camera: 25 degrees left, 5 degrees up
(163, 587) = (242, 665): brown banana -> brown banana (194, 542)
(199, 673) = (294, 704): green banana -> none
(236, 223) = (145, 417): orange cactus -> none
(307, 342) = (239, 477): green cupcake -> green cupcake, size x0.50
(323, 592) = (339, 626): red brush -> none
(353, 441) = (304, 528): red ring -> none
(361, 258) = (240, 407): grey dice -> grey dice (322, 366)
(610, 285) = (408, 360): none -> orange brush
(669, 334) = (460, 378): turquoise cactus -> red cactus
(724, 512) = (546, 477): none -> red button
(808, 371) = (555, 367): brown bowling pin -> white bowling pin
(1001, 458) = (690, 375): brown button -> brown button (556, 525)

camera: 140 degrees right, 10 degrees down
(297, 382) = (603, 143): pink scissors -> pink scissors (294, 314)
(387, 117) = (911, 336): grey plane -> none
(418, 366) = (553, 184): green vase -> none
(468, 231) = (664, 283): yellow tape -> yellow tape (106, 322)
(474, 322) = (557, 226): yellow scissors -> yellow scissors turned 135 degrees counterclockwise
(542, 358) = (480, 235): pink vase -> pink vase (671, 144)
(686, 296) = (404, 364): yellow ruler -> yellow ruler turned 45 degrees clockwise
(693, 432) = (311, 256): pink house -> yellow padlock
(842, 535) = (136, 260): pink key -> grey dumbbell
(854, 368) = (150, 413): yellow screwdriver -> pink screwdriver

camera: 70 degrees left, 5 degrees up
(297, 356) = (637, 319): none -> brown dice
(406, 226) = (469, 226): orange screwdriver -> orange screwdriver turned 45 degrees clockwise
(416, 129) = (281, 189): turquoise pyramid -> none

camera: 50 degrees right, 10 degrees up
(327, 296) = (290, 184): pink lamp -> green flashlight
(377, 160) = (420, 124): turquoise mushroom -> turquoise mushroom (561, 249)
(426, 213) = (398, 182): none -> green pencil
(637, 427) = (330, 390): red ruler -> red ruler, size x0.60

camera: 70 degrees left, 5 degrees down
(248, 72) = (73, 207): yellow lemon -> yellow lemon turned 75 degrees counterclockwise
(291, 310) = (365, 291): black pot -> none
--
YOUR OBJECTIVE:
What you output must be the lines from the opening of the material above up to and including the line with "(418, 366) = (553, 184): green vase -> none", reproduced exactly.

RESPONSE:
camera: 25 degrees left, 5 degrees up
(163, 587) = (242, 665): brown banana -> brown banana (194, 542)
(199, 673) = (294, 704): green banana -> none
(236, 223) = (145, 417): orange cactus -> none
(307, 342) = (239, 477): green cupcake -> green cupcake, size x0.50
(323, 592) = (339, 626): red brush -> none
(353, 441) = (304, 528): red ring -> none
(361, 258) = (240, 407): grey dice -> grey dice (322, 366)
(610, 285) = (408, 360): none -> orange brush
(669, 334) = (460, 378): turquoise cactus -> red cactus
(724, 512) = (546, 477): none -> red button
(808, 371) = (555, 367): brown bowling pin -> white bowling pin
(1001, 458) = (690, 375): brown button -> brown button (556, 525)

camera: 140 degrees right, 10 degrees down
(297, 382) = (603, 143): pink scissors -> pink scissors (294, 314)
(387, 117) = (911, 336): grey plane -> none
(418, 366) = (553, 184): green vase -> none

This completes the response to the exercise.